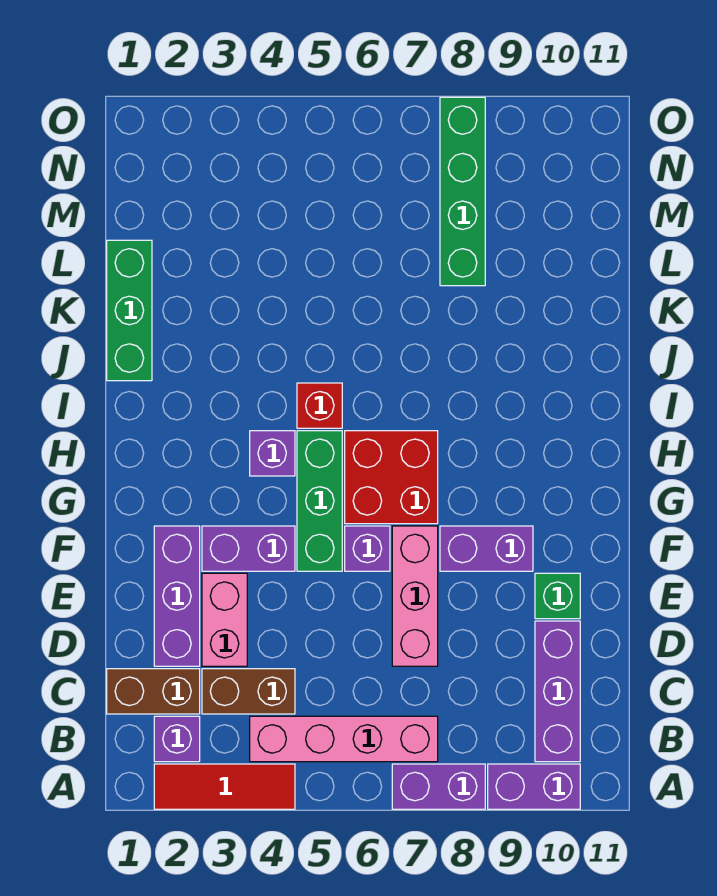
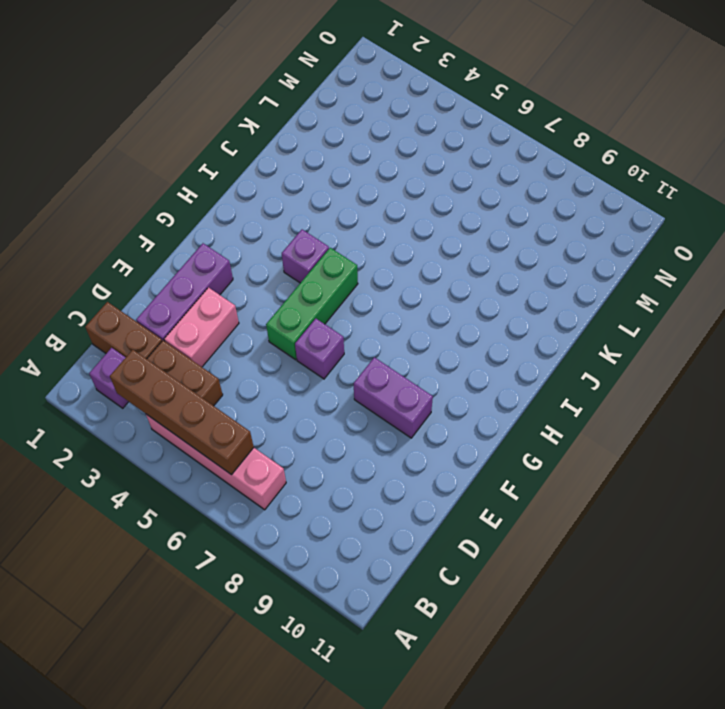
brown brick B3:B6 level 2 -> none
none -> red tile A2:A4 level 1
none -> purple brick A7:A8 level 1
none -> purple brick A9:A10 level 1

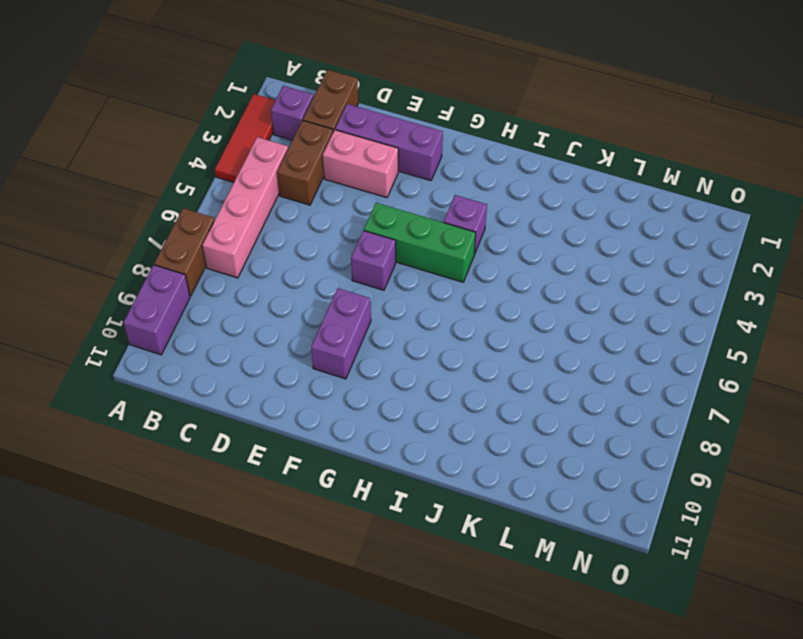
brown brick A7:A8 level 1 -> purple brick A7:A8 level 1
none -> purple brick B10:D10 level 1
none -> pink brick D7:F7 level 1
none -> green brick E10 level 1

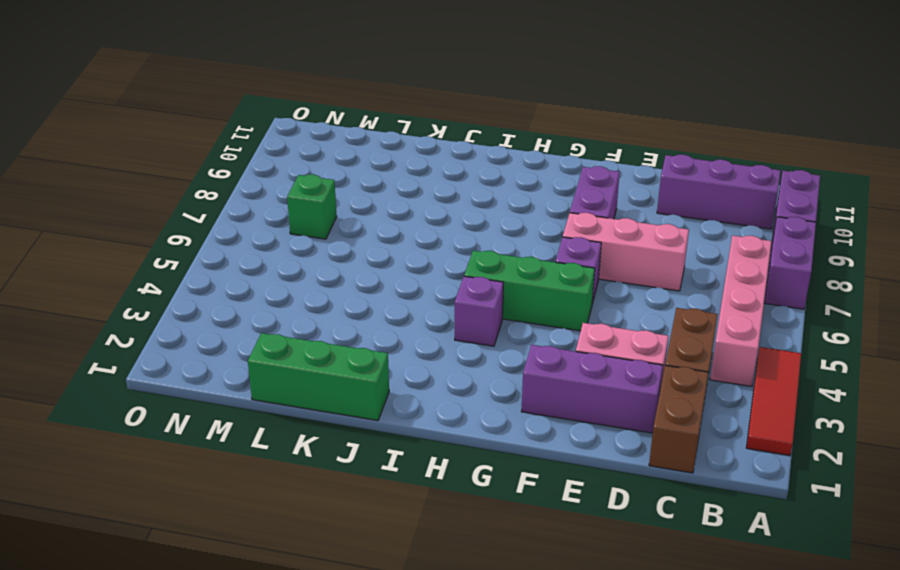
green brick M7 level 1 -> green brick E10 level 1
none -> purple brick B2 level 1
none -> purple brick F3:F4 level 1
none -> red brick G6:H7 level 1

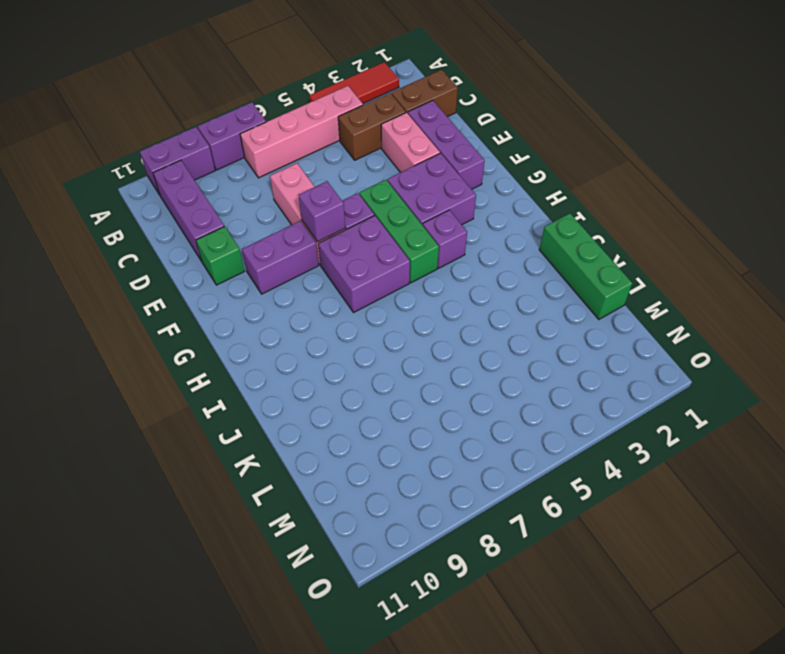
purple brick F3:G4 level 1 -> purple brick F3:F4 level 1
purple brick F7 level 2 -> purple brick B2 level 1
purple brick G6:H7 level 1 -> red brick G6:H7 level 1
none -> red brick I5 level 1
none -> green brick L8:O8 level 1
------------------------------------------------------------------------
Exercise prompt: Copy exactly the line that contains "purple brick G6:H7" and every line after it through the end of the entries, with nothing added.

Your solution:
purple brick G6:H7 level 1 -> red brick G6:H7 level 1
none -> red brick I5 level 1
none -> green brick L8:O8 level 1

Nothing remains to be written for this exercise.